▶ **Problem details**
Would you repeat the whole listing exactly, pictures excluded?
##### Supplied records #####
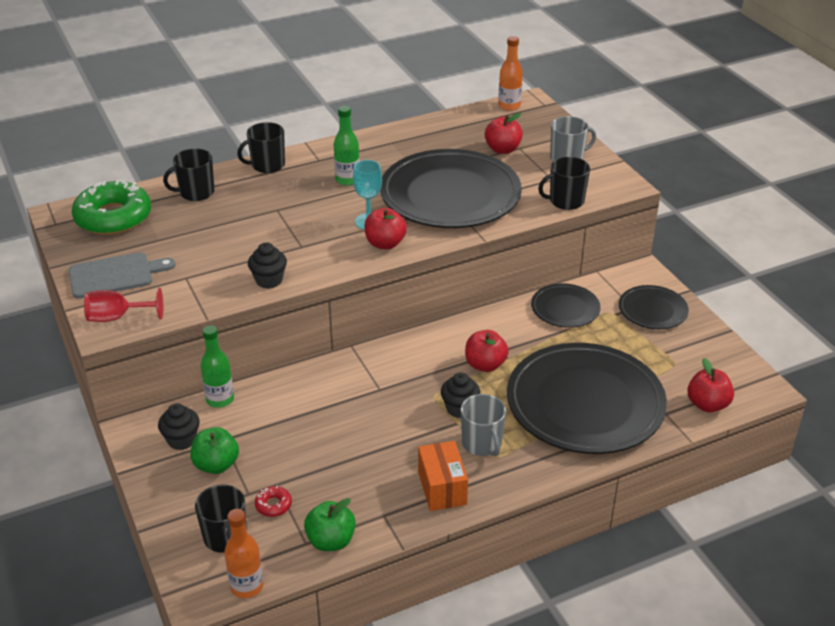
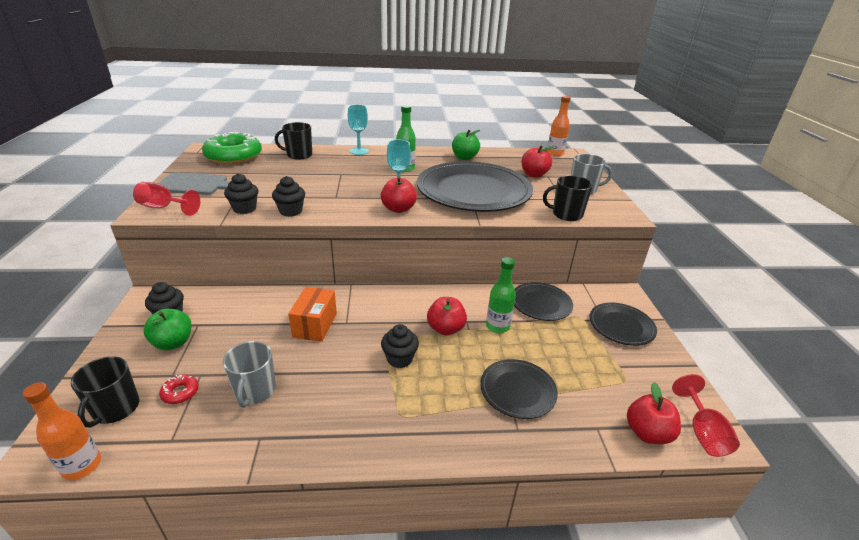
camera: 20 degrees right, 5 degrees down
green bottle [201,325,234,408] -> green bottle moved to [486,257,516,333]
black mug [237,122,285,173] -> turquoise goblet [348,105,369,155]
green apple [304,498,356,551] -> green apple moved to [452,130,480,160]
orange box [418,441,468,511] -> orange box moved to [288,287,337,342]
grey mug [461,394,506,456] -> grey mug moved to [223,341,276,408]
black plate [507,343,667,454] -> black plate [480,359,558,419], size x0.48
none -> black cupcake [224,174,258,214]
none -> red goblet [672,374,740,457]

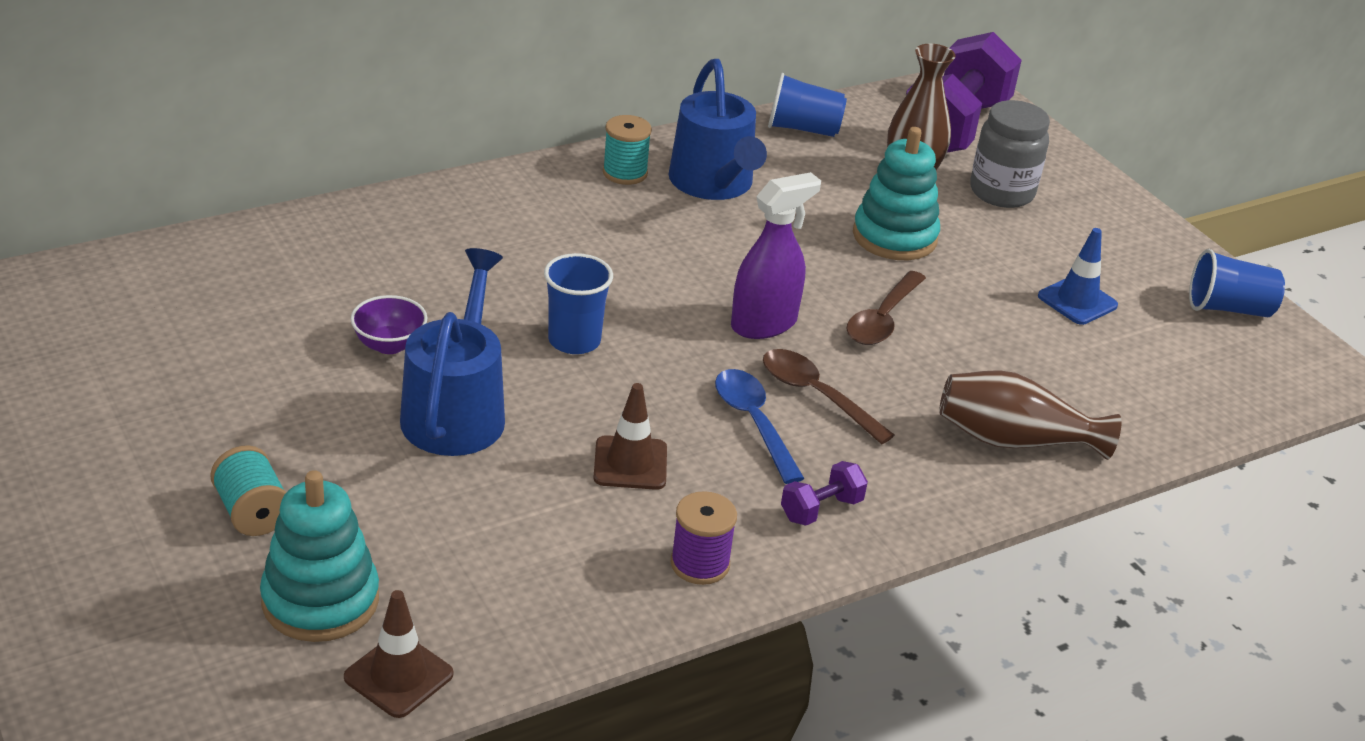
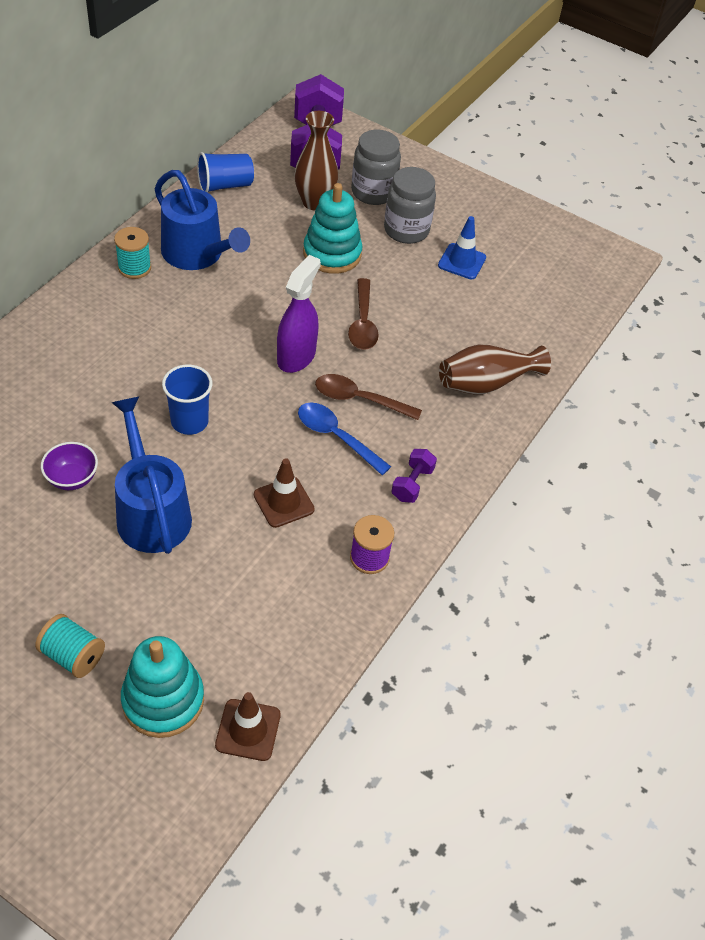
camera: 30 degrees left, 15 degrees up
blue cup [1189,249,1285,317] -> none
none -> grey jar [384,167,436,244]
#####
▶ **Result for this task**
camera: 20 degrees right, 5 degrees down
green bottle [201,325,234,408] -> green bottle moved to [486,257,516,333]
black mug [237,122,285,173] -> turquoise goblet [348,105,369,155]
green apple [304,498,356,551] -> green apple moved to [452,130,480,160]
orange box [418,441,468,511] -> orange box moved to [288,287,337,342]
grey mug [461,394,506,456] -> grey mug moved to [223,341,276,408]
black plate [507,343,667,454] -> black plate [480,359,558,419], size x0.48
none -> black cupcake [224,174,258,214]
none -> red goblet [672,374,740,457]

camera: 30 degrees left, 15 degrees up
blue cup [1189,249,1285,317] -> none
none -> grey jar [384,167,436,244]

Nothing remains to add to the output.